- Your assignment -
Pictures are to be left out, and only the lines from the one containing "LIGHT3: LM393 -> TEMT6000" through the last line of the data are to be returned exactly.

- Input records -
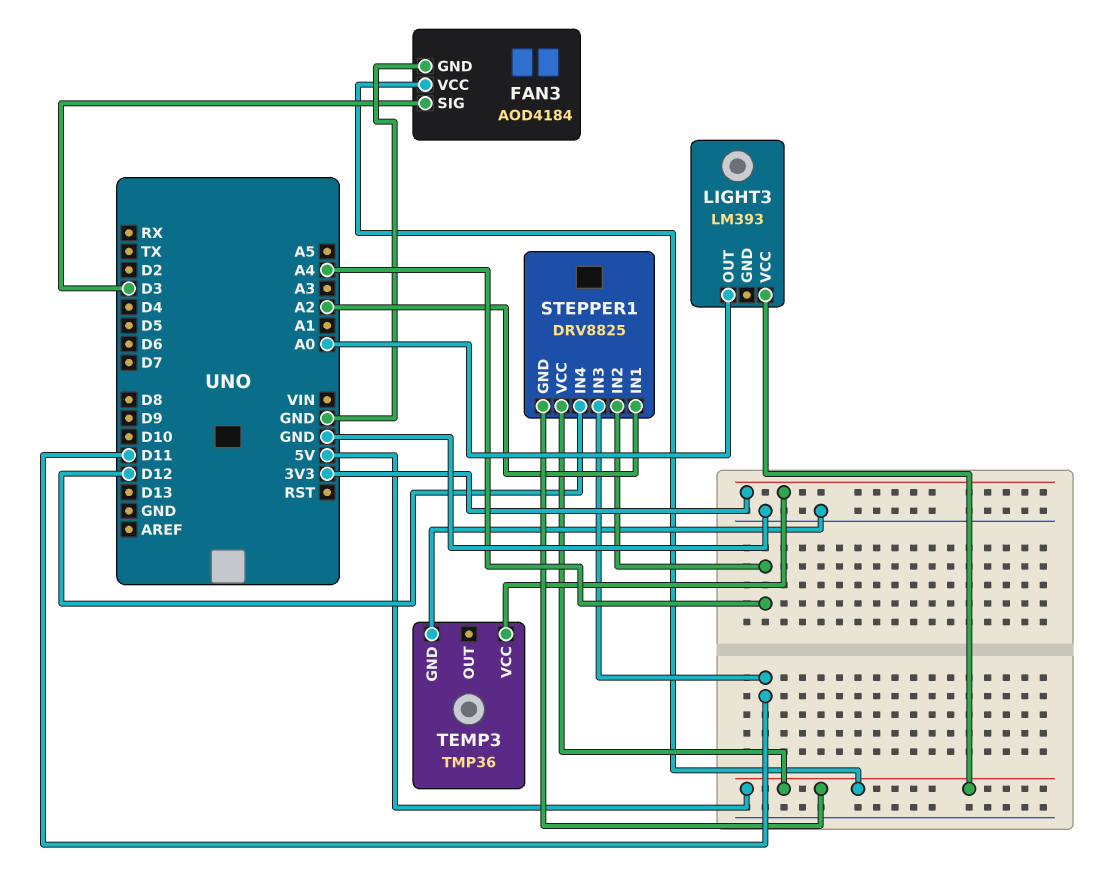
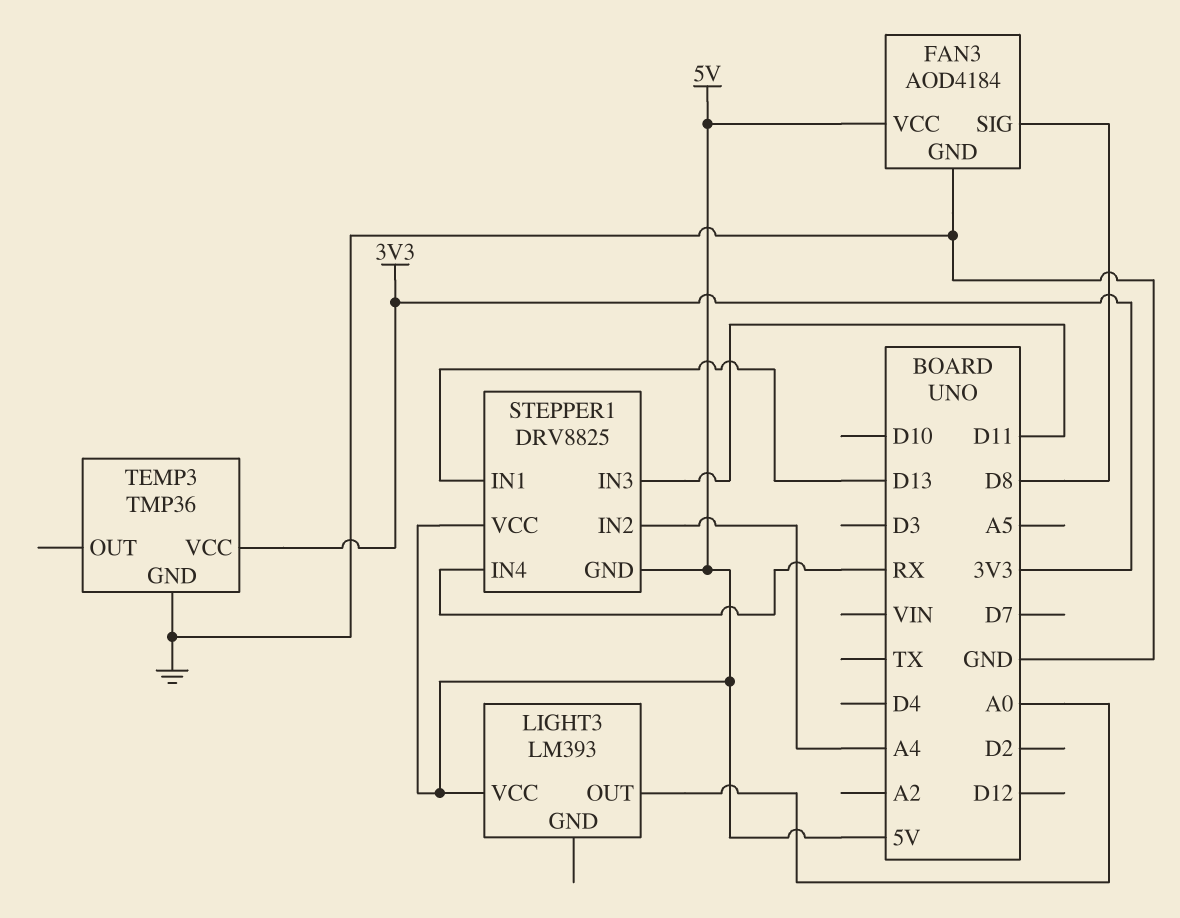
FAN3 pin SIG: D3 -> D8
STEPPER1 pin IN1: A2 -> D13
STEPPER1 pin IN4: D12 -> RX

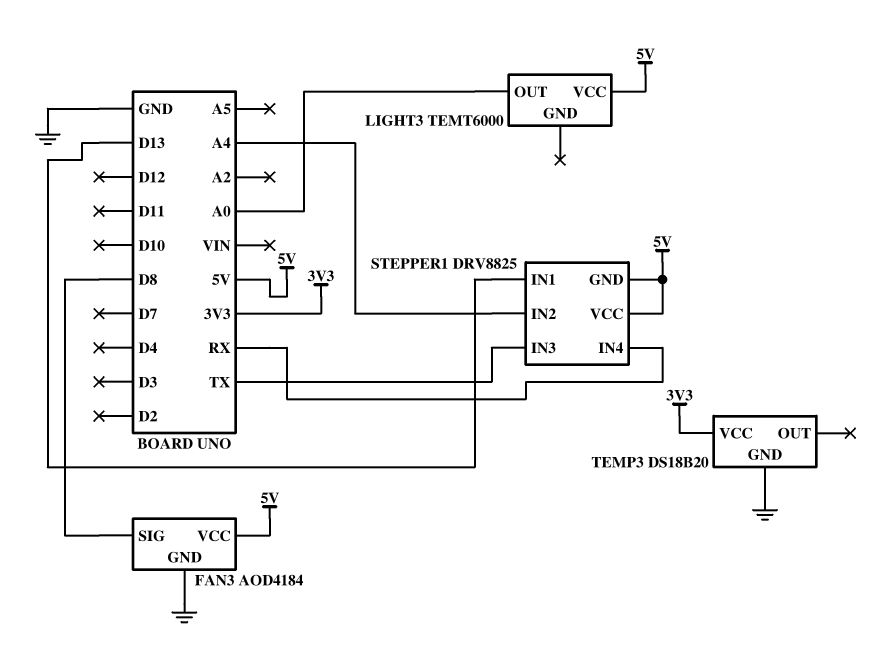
LIGHT3: LM393 -> TEMT6000
STEPPER1 pin IN3: D11 -> TX
TEMP3: TMP36 -> DS18B20

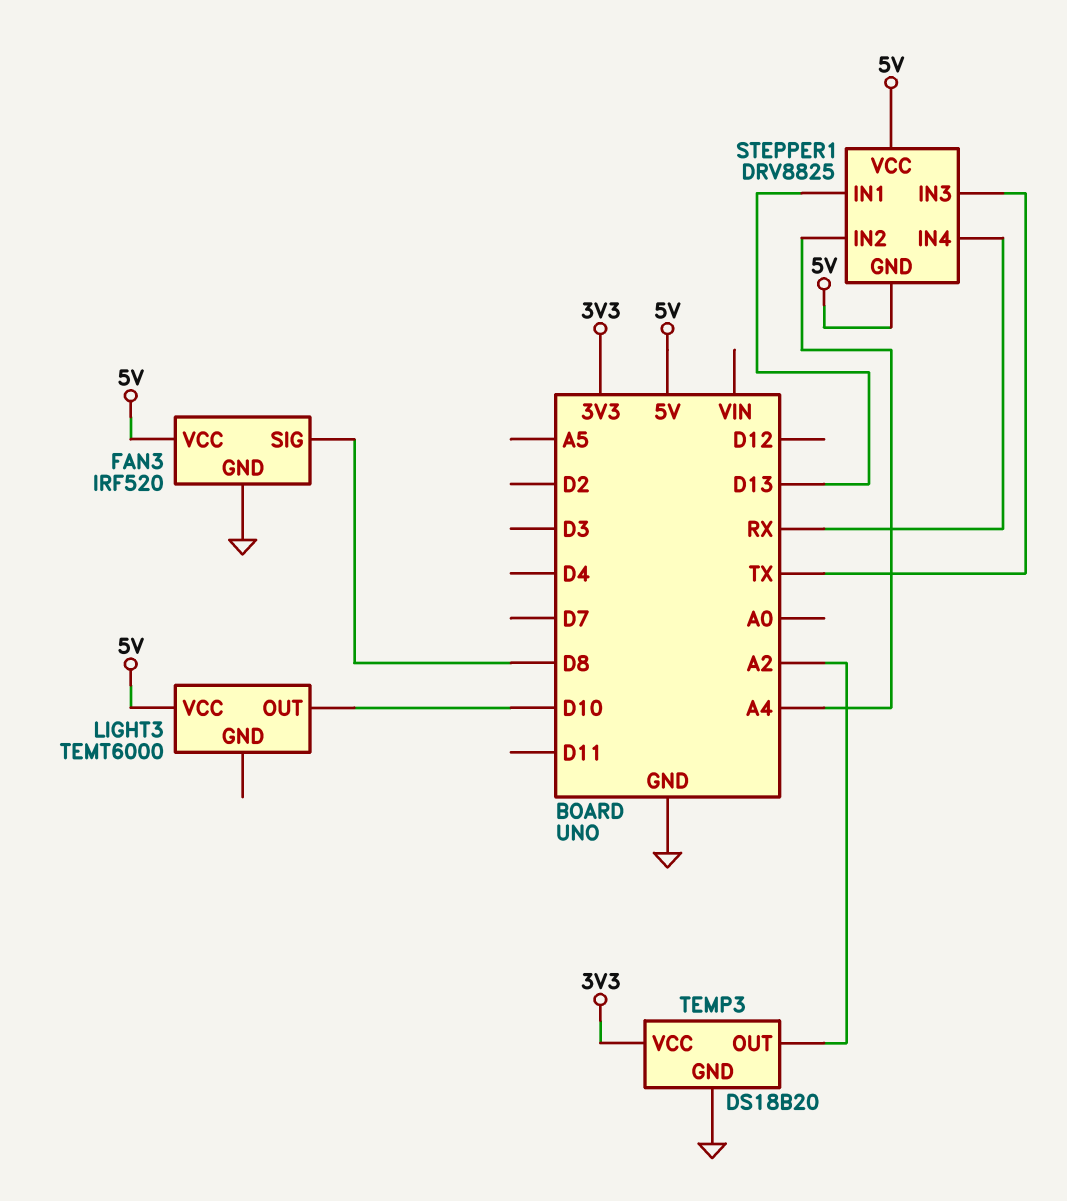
FAN3: AOD4184 -> IRF520
LIGHT3 pin OUT: A0 -> D10
TEMP3 pin OUT: none -> A2

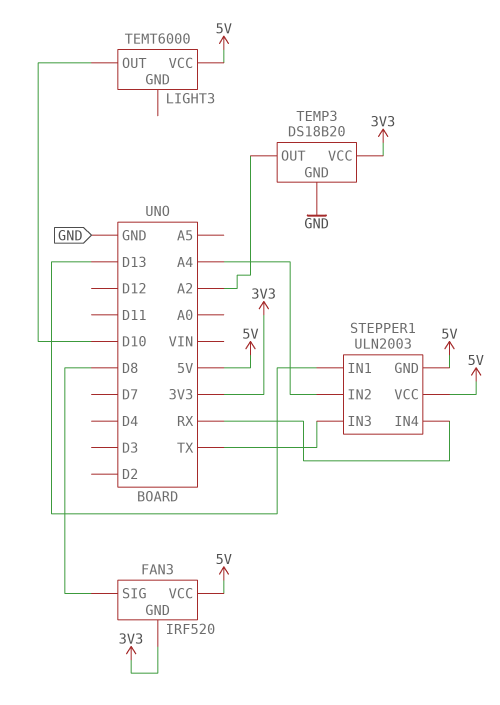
FAN3 pin GND: GND -> 3V3
STEPPER1: DRV8825 -> ULN2003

- Result -
LIGHT3: LM393 -> TEMT6000
STEPPER1 pin IN3: D11 -> TX
TEMP3: TMP36 -> DS18B20

FAN3: AOD4184 -> IRF520
LIGHT3 pin OUT: A0 -> D10
TEMP3 pin OUT: none -> A2

FAN3 pin GND: GND -> 3V3
STEPPER1: DRV8825 -> ULN2003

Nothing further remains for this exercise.